• ASSIGNMENT: Before repeating the entries below, strip out every picture and keep all else as it is.
------ SUPPLIED DATA ------
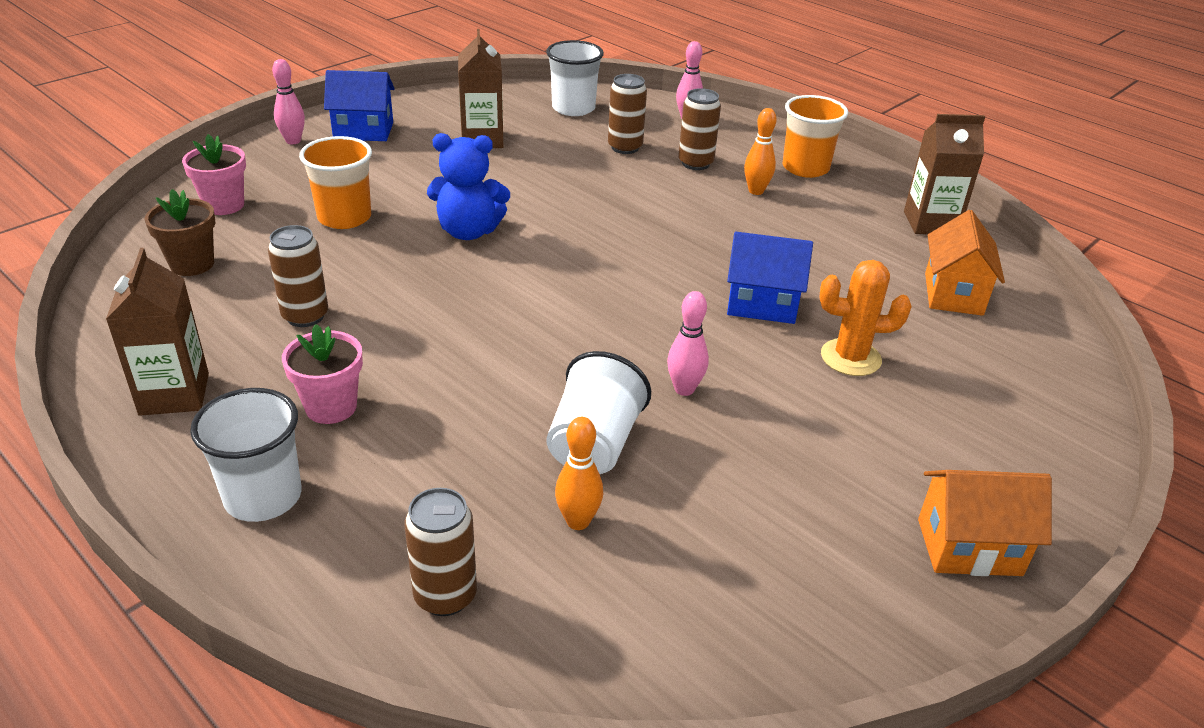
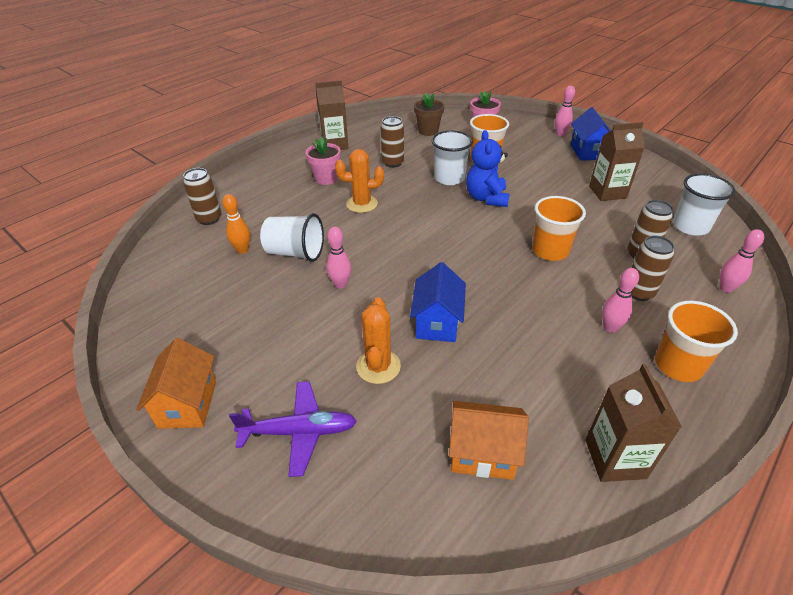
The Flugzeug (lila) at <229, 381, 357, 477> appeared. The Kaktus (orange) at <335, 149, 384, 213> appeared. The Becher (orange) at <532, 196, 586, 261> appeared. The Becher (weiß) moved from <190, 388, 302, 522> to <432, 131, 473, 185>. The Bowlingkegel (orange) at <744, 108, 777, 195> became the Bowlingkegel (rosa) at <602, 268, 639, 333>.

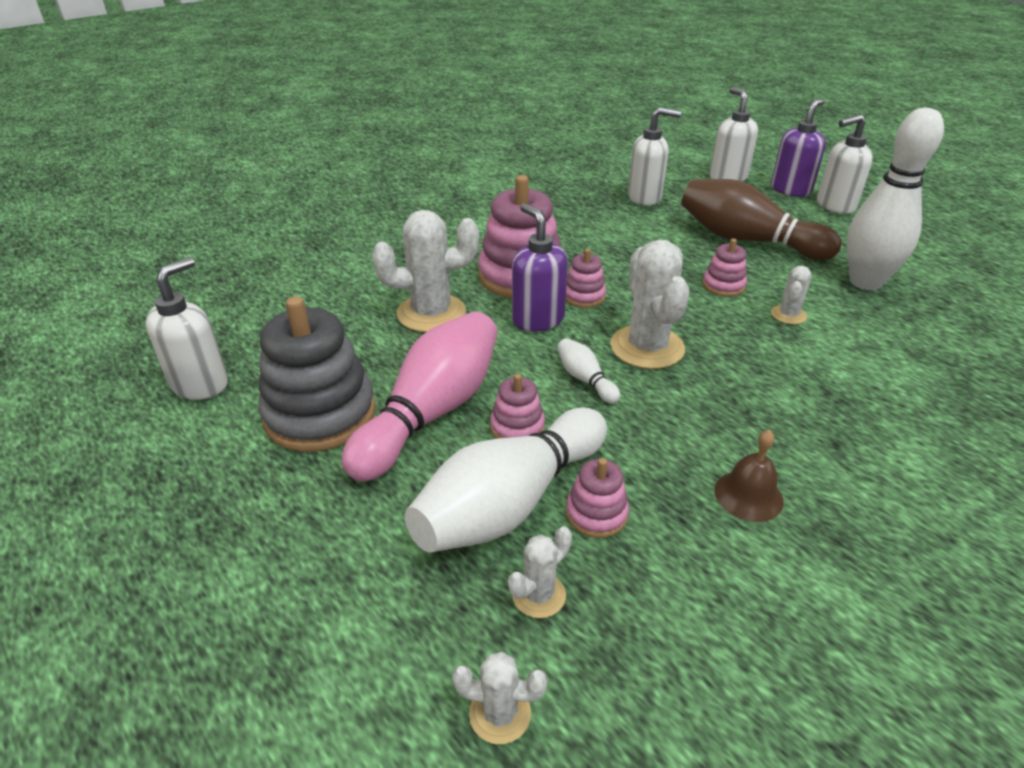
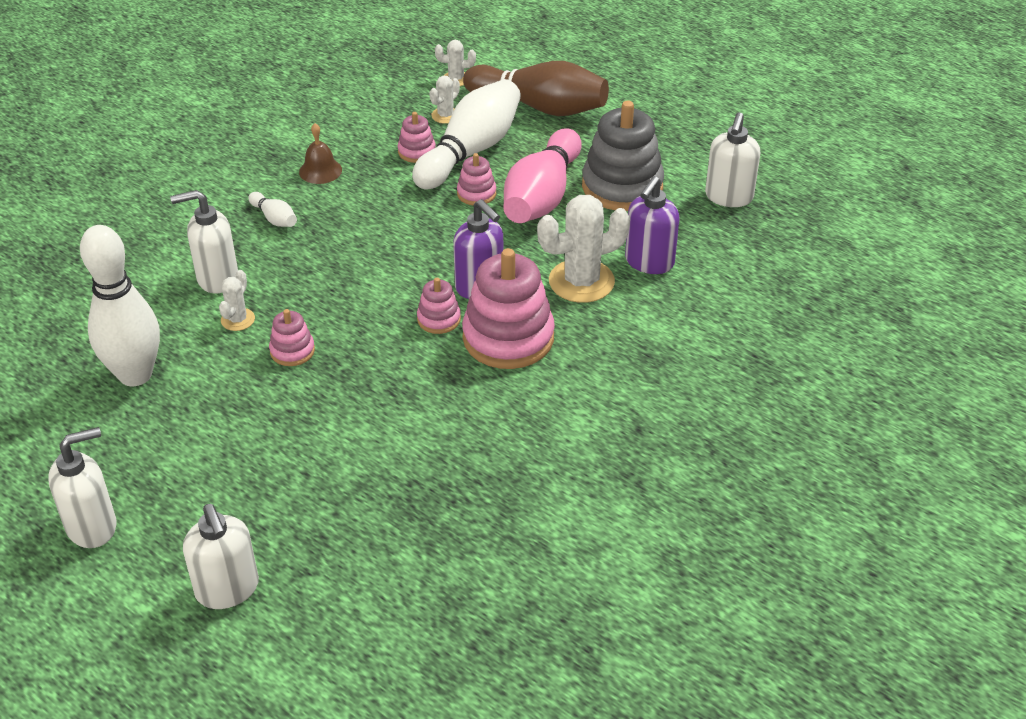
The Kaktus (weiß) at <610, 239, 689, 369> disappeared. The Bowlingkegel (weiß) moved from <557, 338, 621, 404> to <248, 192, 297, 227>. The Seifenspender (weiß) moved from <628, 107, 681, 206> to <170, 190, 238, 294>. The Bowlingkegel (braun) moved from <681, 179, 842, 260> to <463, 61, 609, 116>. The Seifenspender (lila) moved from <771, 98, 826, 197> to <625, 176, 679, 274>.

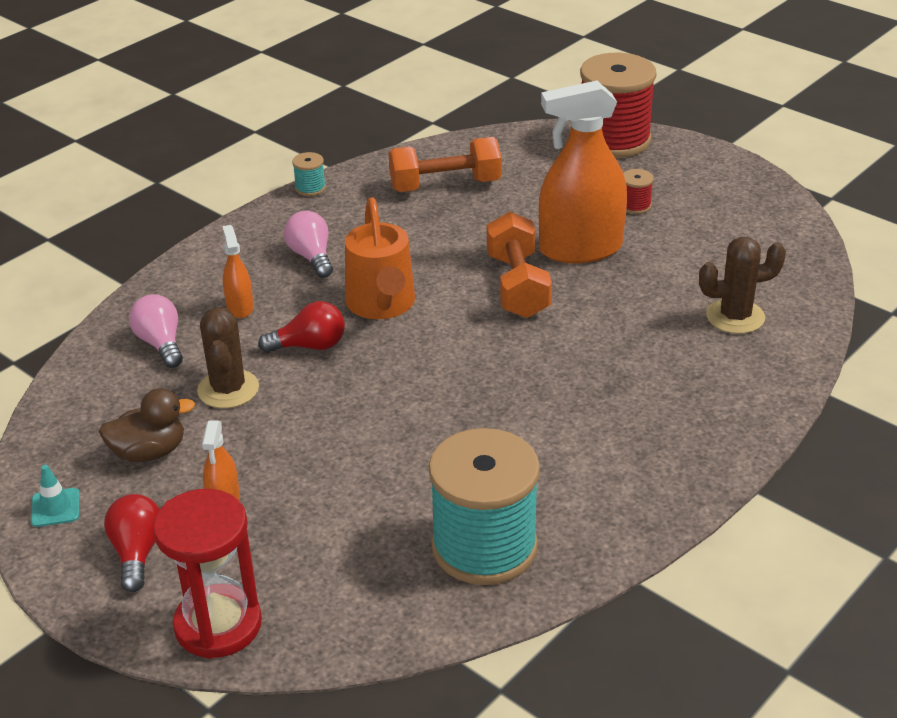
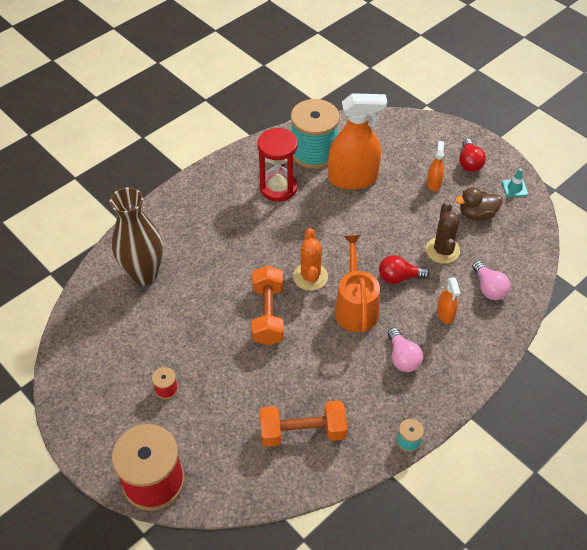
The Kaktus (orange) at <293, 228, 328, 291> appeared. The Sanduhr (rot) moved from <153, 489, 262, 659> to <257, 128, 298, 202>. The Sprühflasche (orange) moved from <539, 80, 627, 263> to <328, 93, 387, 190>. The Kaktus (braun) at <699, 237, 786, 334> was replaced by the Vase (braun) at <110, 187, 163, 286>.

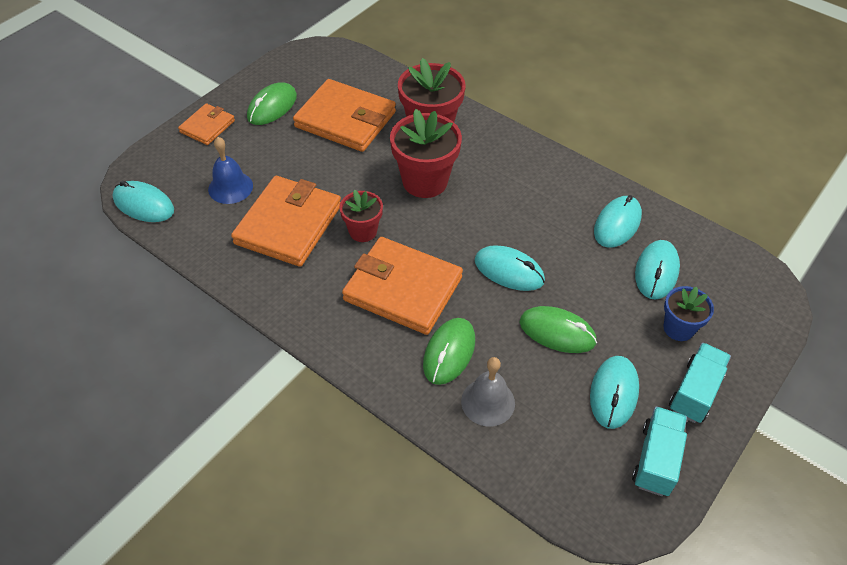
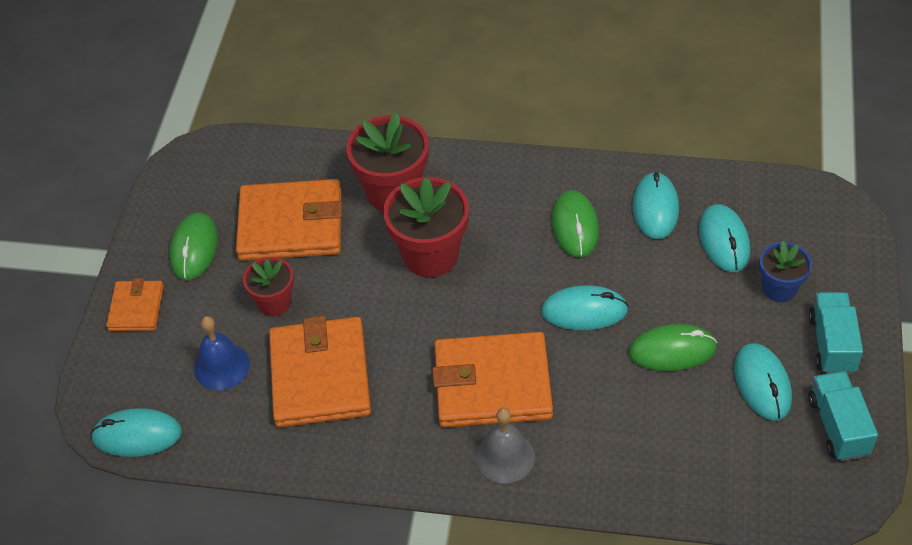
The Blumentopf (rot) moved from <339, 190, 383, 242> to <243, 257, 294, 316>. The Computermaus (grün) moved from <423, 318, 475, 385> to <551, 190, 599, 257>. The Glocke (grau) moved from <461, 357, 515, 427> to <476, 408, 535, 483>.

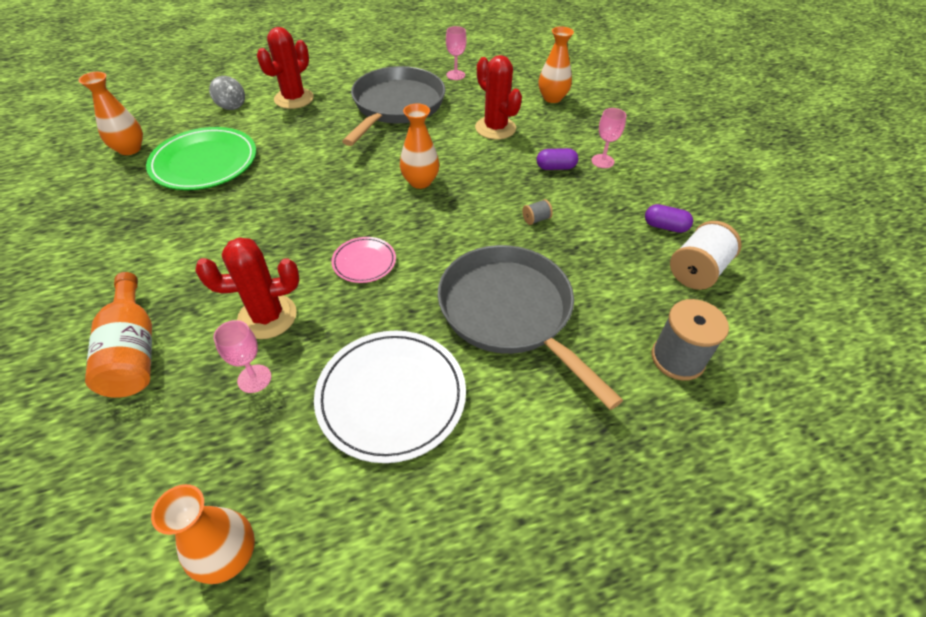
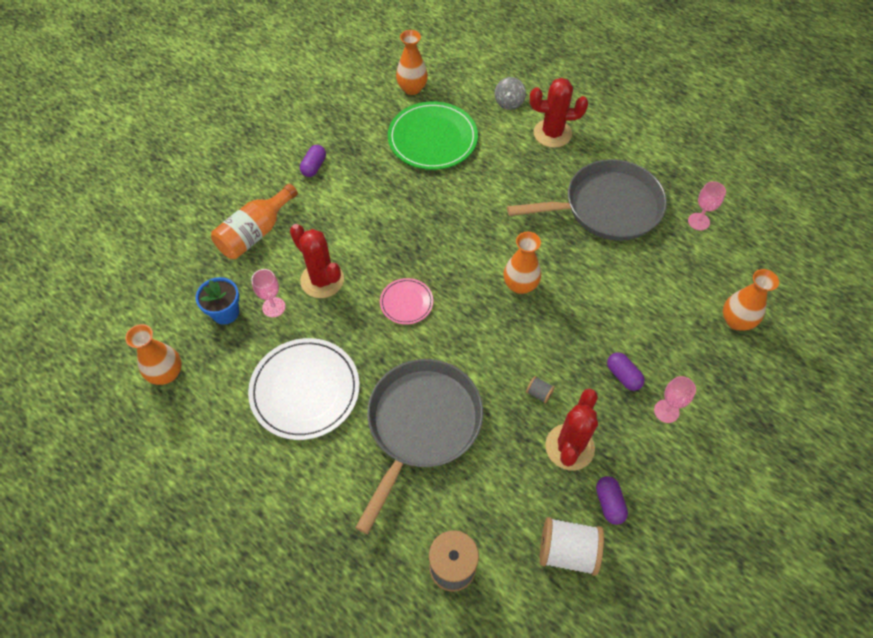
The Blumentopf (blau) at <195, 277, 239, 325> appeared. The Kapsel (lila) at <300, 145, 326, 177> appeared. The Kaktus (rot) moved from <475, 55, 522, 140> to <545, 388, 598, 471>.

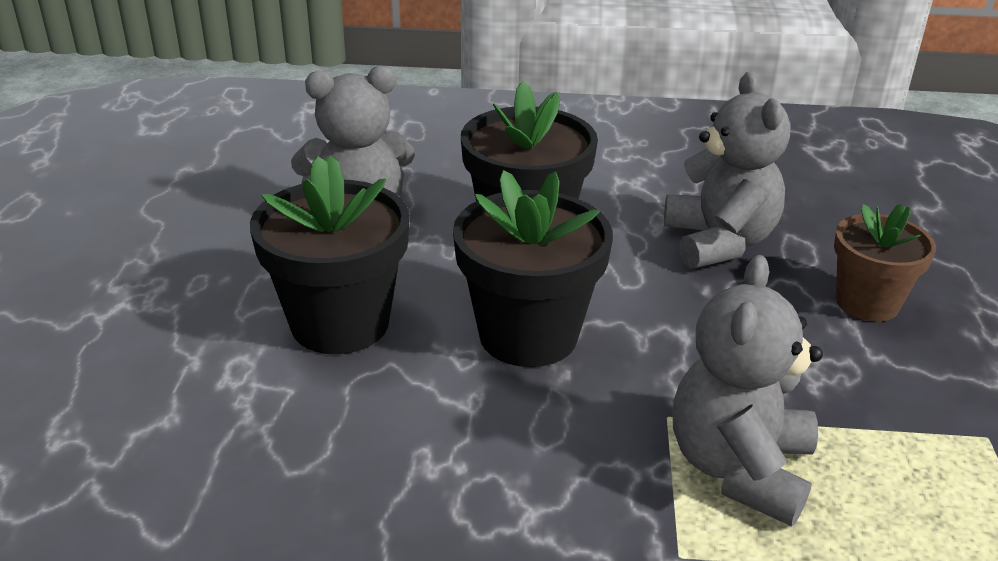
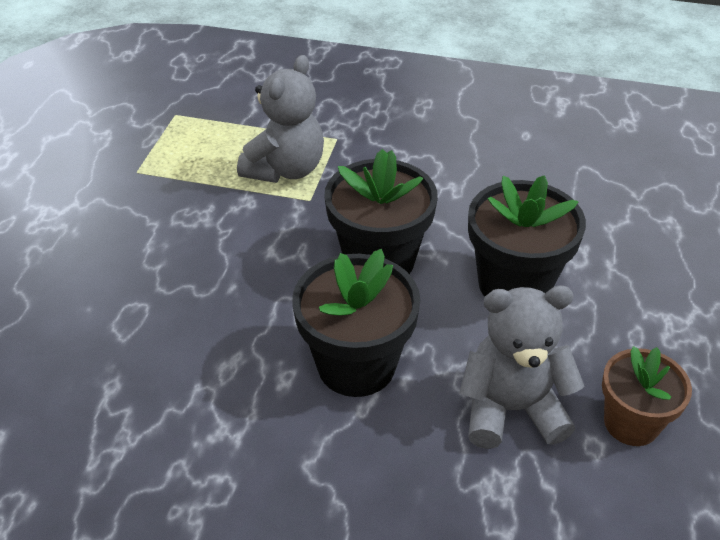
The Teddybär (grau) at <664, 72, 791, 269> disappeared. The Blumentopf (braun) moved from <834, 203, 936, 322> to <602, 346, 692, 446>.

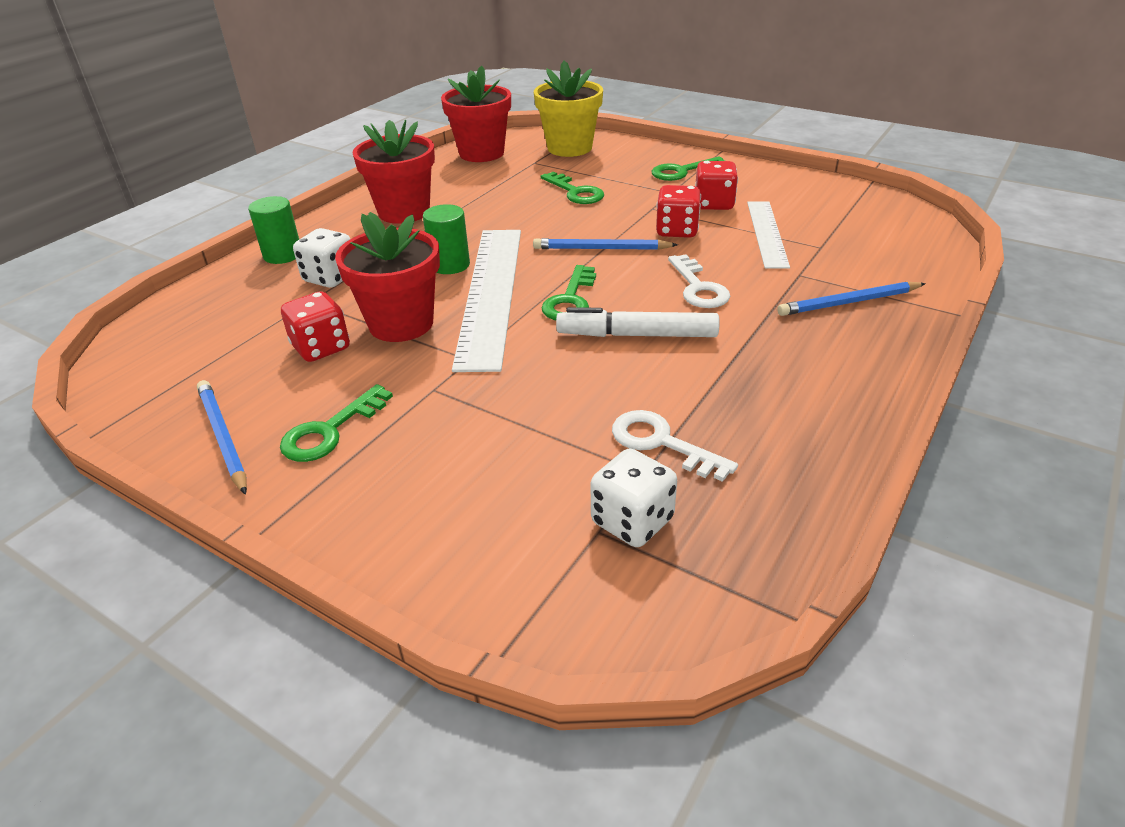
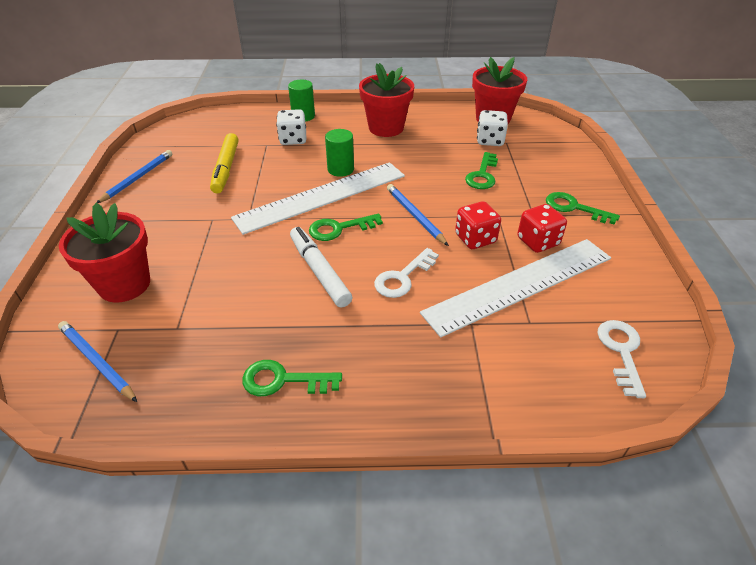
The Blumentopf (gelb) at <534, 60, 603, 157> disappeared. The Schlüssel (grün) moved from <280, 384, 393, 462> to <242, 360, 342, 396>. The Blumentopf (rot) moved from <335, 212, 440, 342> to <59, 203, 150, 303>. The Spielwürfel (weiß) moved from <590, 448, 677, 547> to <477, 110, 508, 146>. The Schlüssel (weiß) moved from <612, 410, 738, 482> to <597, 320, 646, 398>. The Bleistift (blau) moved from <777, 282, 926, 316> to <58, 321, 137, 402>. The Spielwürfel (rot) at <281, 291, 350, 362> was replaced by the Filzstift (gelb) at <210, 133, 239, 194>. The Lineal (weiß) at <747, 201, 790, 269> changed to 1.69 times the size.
------
• ANSWER TO THIS PROBLEM:
The Flugzeug (lila) at <229, 381, 357, 477> appeared. The Kaktus (orange) at <335, 149, 384, 213> appeared. The Becher (orange) at <532, 196, 586, 261> appeared. The Becher (weiß) moved from <190, 388, 302, 522> to <432, 131, 473, 185>. The Bowlingkegel (orange) at <744, 108, 777, 195> became the Bowlingkegel (rosa) at <602, 268, 639, 333>.

The Kaktus (weiß) at <610, 239, 689, 369> disappeared. The Bowlingkegel (weiß) moved from <557, 338, 621, 404> to <248, 192, 297, 227>. The Seifenspender (weiß) moved from <628, 107, 681, 206> to <170, 190, 238, 294>. The Bowlingkegel (braun) moved from <681, 179, 842, 260> to <463, 61, 609, 116>. The Seifenspender (lila) moved from <771, 98, 826, 197> to <625, 176, 679, 274>.

The Kaktus (orange) at <293, 228, 328, 291> appeared. The Sanduhr (rot) moved from <153, 489, 262, 659> to <257, 128, 298, 202>. The Sprühflasche (orange) moved from <539, 80, 627, 263> to <328, 93, 387, 190>. The Kaktus (braun) at <699, 237, 786, 334> was replaced by the Vase (braun) at <110, 187, 163, 286>.

The Blumentopf (rot) moved from <339, 190, 383, 242> to <243, 257, 294, 316>. The Computermaus (grün) moved from <423, 318, 475, 385> to <551, 190, 599, 257>. The Glocke (grau) moved from <461, 357, 515, 427> to <476, 408, 535, 483>.

The Blumentopf (blau) at <195, 277, 239, 325> appeared. The Kapsel (lila) at <300, 145, 326, 177> appeared. The Kaktus (rot) moved from <475, 55, 522, 140> to <545, 388, 598, 471>.

The Teddybär (grau) at <664, 72, 791, 269> disappeared. The Blumentopf (braun) moved from <834, 203, 936, 322> to <602, 346, 692, 446>.

The Blumentopf (gelb) at <534, 60, 603, 157> disappeared. The Schlüssel (grün) moved from <280, 384, 393, 462> to <242, 360, 342, 396>. The Blumentopf (rot) moved from <335, 212, 440, 342> to <59, 203, 150, 303>. The Spielwürfel (weiß) moved from <590, 448, 677, 547> to <477, 110, 508, 146>. The Schlüssel (weiß) moved from <612, 410, 738, 482> to <597, 320, 646, 398>. The Bleistift (blau) moved from <777, 282, 926, 316> to <58, 321, 137, 402>. The Spielwürfel (rot) at <281, 291, 350, 362> was replaced by the Filzstift (gelb) at <210, 133, 239, 194>. The Lineal (weiß) at <747, 201, 790, 269> changed to 1.69 times the size.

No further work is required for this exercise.